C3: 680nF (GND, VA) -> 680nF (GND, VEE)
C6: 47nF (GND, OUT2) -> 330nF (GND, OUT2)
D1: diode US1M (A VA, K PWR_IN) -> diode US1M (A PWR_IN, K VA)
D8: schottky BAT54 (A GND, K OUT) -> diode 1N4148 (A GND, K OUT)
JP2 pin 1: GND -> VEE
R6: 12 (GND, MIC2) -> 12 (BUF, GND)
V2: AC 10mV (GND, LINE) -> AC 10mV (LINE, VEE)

### To do
After locating the line with "C6: 47nF (GND, OUT2) -> 330nF (GND, OUT2)", please repeat it and every line after it exactly, through the end of the data above.

### Answer below
C6: 47nF (GND, OUT2) -> 330nF (GND, OUT2)
D1: diode US1M (A VA, K PWR_IN) -> diode US1M (A PWR_IN, K VA)
D8: schottky BAT54 (A GND, K OUT) -> diode 1N4148 (A GND, K OUT)
JP2 pin 1: GND -> VEE
R6: 12 (GND, MIC2) -> 12 (BUF, GND)
V2: AC 10mV (GND, LINE) -> AC 10mV (LINE, VEE)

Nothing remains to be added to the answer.